* _THE INPUT_
>>>

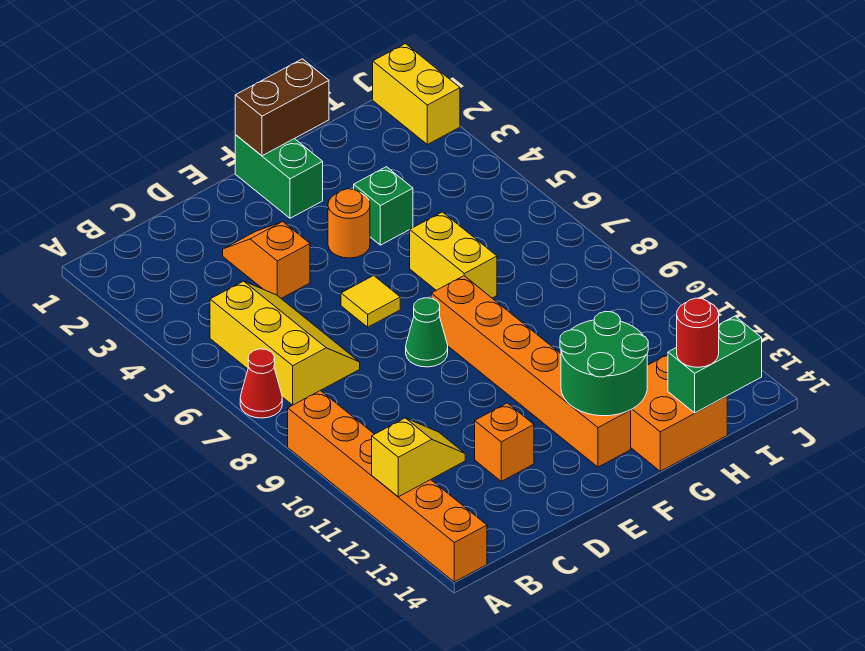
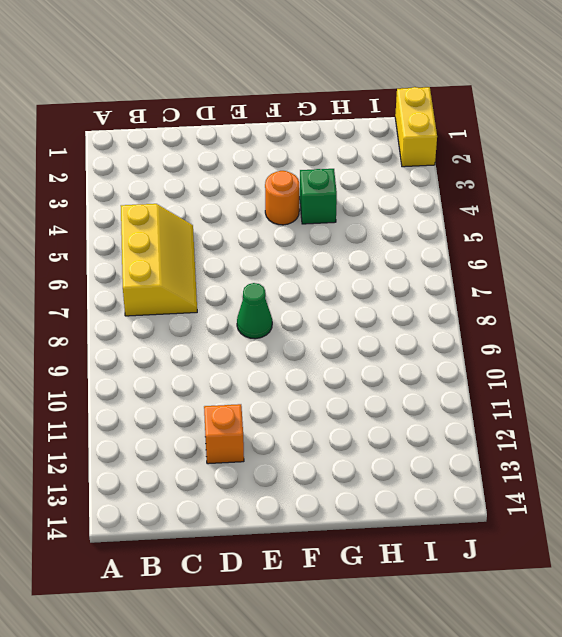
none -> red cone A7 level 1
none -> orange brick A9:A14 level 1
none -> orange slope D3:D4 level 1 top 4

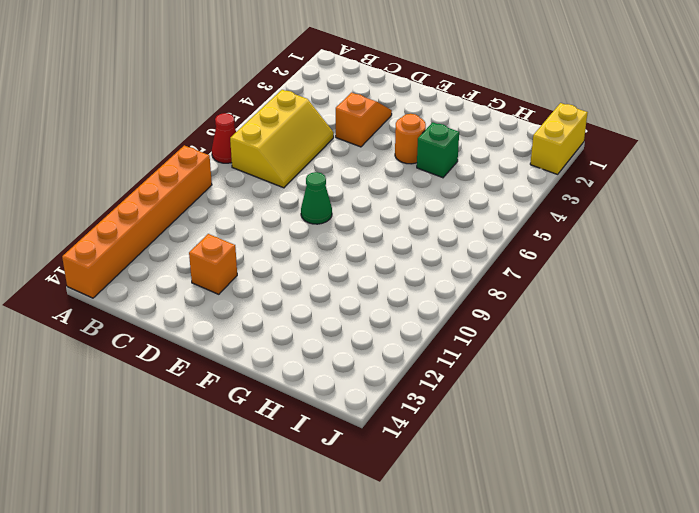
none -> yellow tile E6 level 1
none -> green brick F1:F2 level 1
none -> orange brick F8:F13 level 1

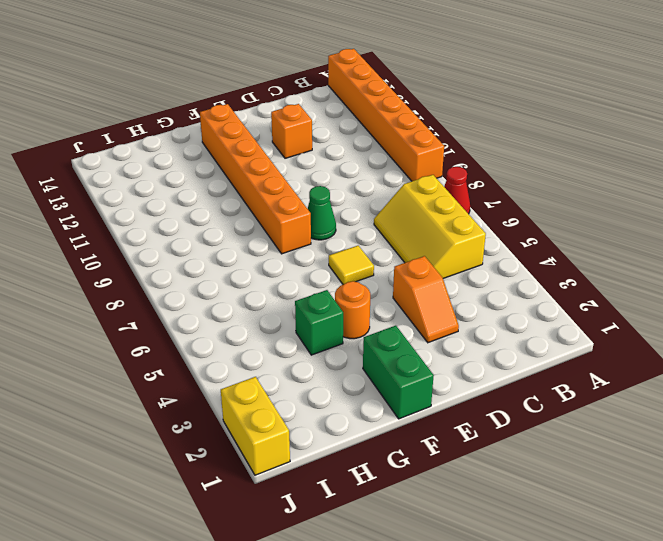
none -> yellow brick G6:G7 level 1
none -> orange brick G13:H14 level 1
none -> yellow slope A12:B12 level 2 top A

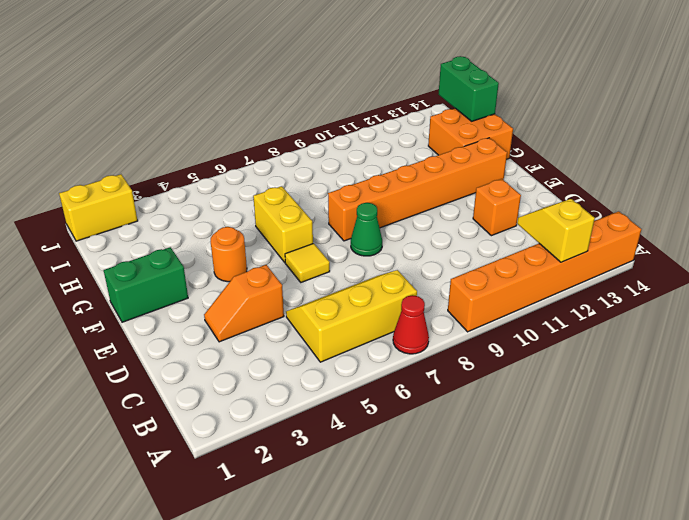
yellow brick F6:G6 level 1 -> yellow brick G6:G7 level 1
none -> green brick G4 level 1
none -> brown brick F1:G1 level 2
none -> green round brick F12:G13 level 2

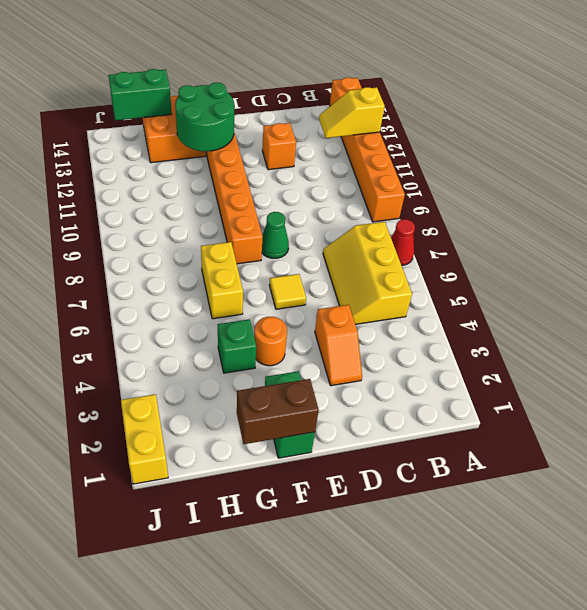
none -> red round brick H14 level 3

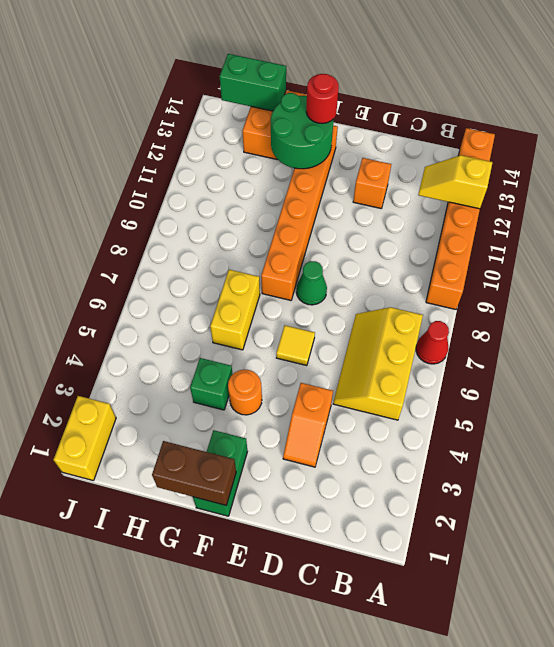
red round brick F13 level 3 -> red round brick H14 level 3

<<<
>>>

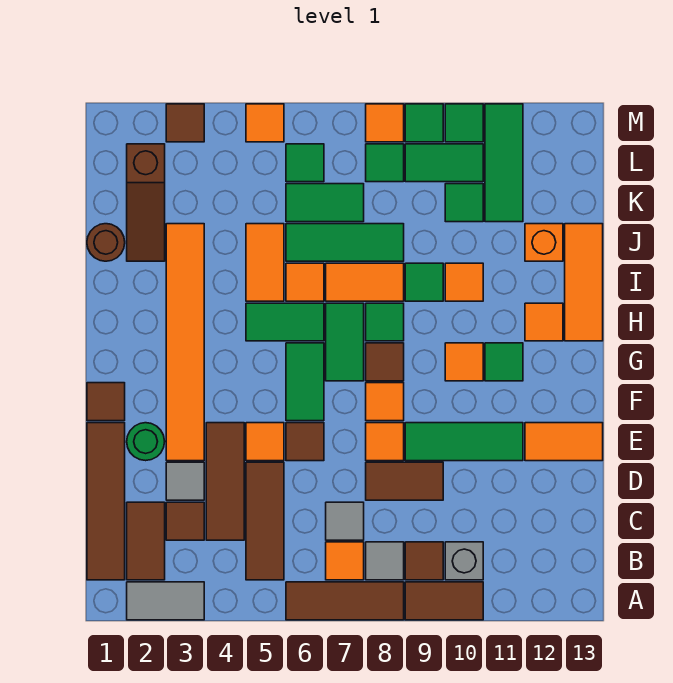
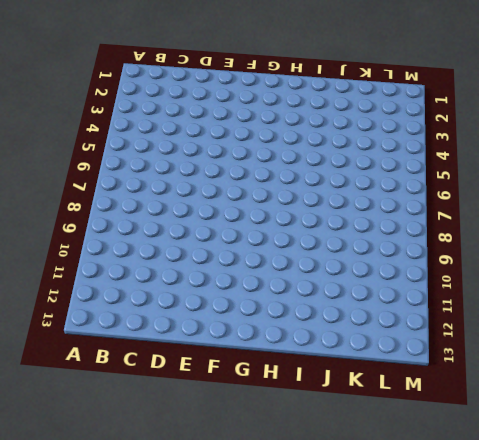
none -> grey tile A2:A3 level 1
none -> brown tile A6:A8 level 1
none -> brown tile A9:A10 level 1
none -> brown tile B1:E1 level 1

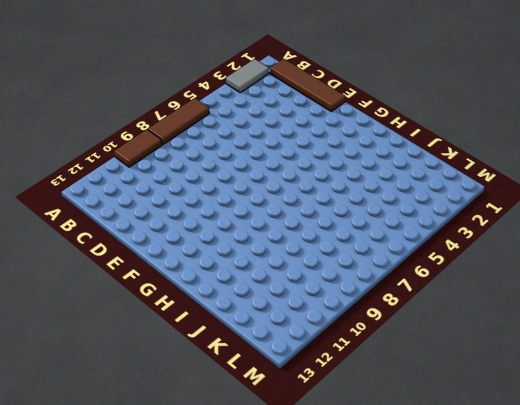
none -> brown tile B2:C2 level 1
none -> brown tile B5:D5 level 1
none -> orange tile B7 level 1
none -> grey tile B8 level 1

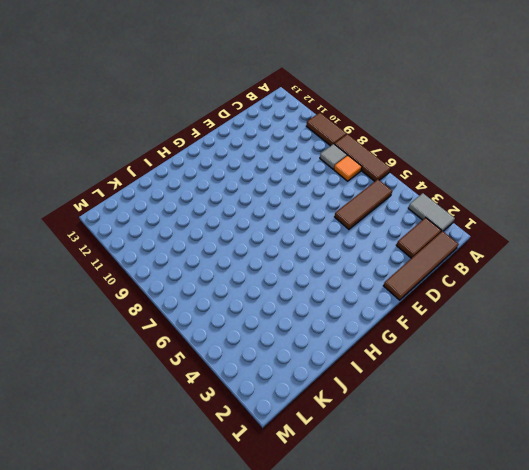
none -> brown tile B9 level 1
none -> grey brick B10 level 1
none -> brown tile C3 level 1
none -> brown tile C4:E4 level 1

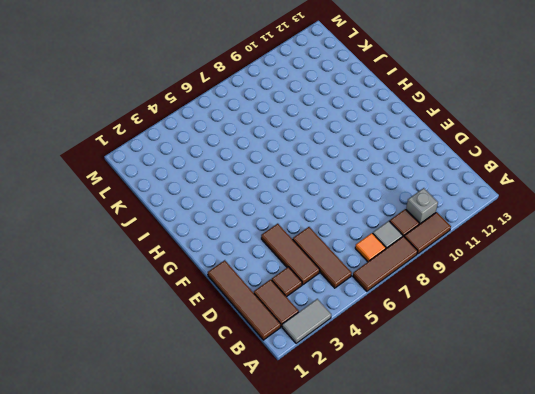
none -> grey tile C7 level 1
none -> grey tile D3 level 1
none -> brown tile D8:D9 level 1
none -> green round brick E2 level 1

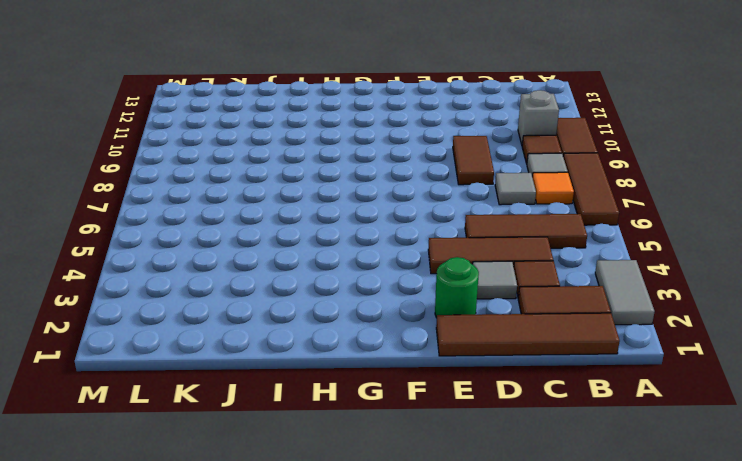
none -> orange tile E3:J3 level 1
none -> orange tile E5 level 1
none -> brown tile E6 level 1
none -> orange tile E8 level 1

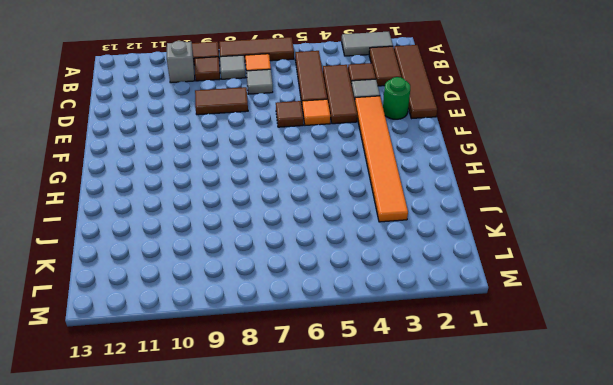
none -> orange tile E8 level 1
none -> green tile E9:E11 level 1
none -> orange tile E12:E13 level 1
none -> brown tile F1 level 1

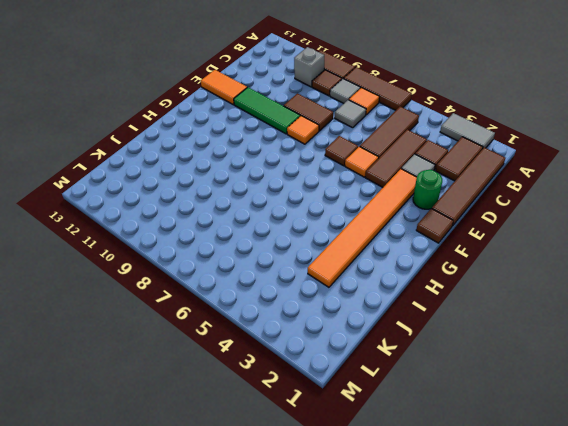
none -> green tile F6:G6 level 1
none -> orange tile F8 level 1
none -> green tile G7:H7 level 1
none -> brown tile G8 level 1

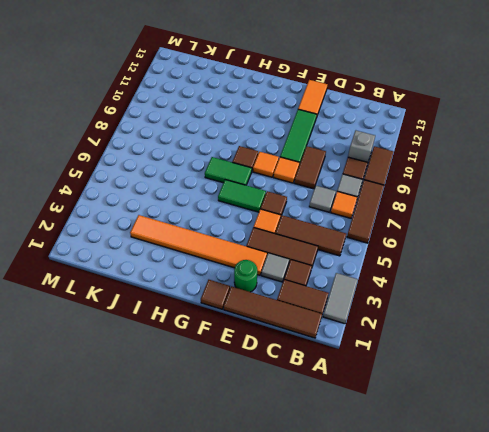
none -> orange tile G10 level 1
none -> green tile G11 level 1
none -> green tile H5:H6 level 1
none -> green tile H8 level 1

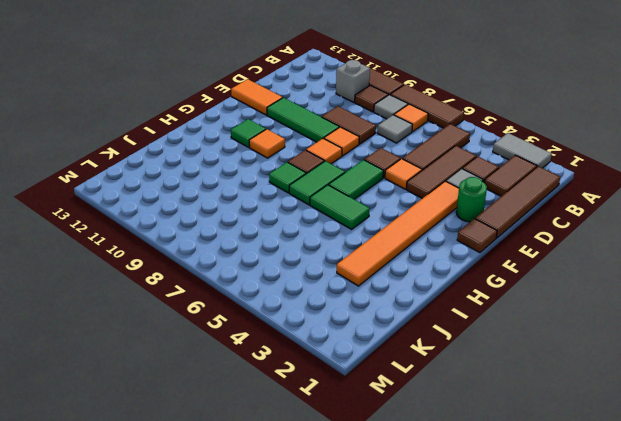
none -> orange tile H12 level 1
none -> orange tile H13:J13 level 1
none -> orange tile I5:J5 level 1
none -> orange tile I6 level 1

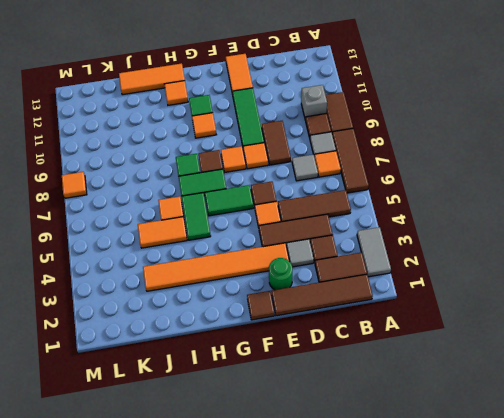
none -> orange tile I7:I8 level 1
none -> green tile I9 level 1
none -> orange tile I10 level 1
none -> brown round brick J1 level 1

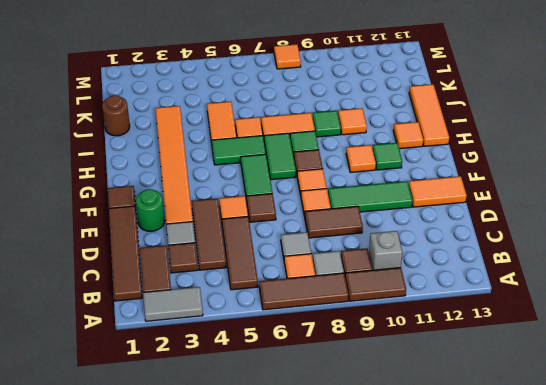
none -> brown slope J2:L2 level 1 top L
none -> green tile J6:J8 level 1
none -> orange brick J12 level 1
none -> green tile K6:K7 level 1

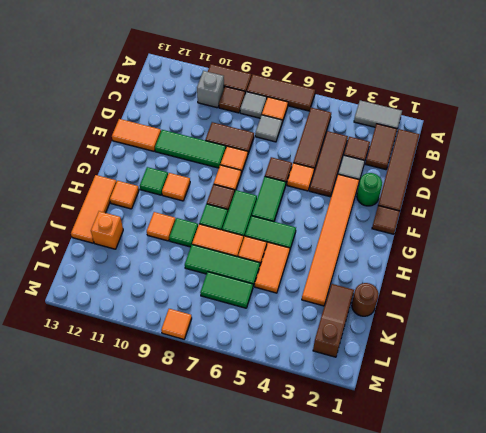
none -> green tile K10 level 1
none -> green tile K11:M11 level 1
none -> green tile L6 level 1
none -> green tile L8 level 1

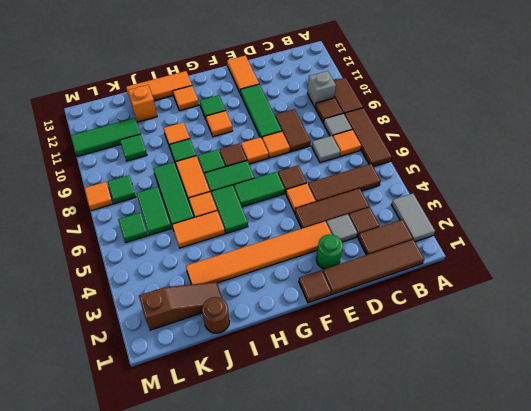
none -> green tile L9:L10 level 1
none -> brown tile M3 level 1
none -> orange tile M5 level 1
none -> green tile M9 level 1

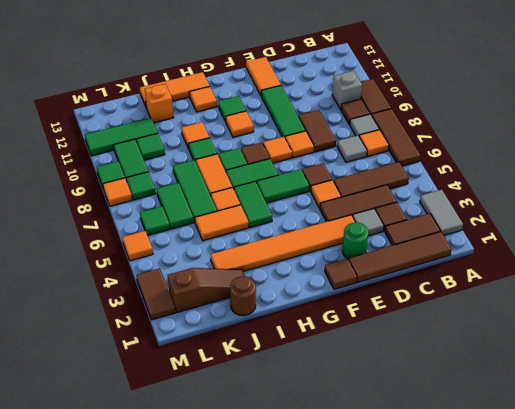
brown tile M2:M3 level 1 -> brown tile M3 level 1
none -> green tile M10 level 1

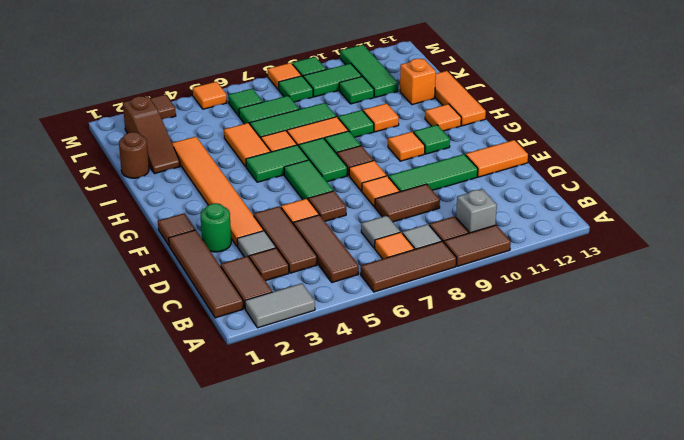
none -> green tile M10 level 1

<<<
>>>

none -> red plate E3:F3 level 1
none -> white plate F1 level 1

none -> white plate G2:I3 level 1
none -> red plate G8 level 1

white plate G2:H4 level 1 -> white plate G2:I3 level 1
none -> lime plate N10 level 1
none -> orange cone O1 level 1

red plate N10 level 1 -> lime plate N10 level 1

<<<

Go back to the listing above and write out the lines starting at the one with "none -> grey tile B8 level 1" and ending at the one with "none -> orange tile G10 level 1", inclusive, exactly and without pictures.

* _OUTPUT BELOW_
none -> grey tile B8 level 1

none -> brown tile B9 level 1
none -> grey brick B10 level 1
none -> brown tile C3 level 1
none -> brown tile C4:E4 level 1

none -> grey tile C7 level 1
none -> grey tile D3 level 1
none -> brown tile D8:D9 level 1
none -> green round brick E2 level 1

none -> orange tile E3:J3 level 1
none -> orange tile E5 level 1
none -> brown tile E6 level 1
none -> orange tile E8 level 1

none -> orange tile E8 level 1
none -> green tile E9:E11 level 1
none -> orange tile E12:E13 level 1
none -> brown tile F1 level 1

none -> green tile F6:G6 level 1
none -> orange tile F8 level 1
none -> green tile G7:H7 level 1
none -> brown tile G8 level 1

none -> orange tile G10 level 1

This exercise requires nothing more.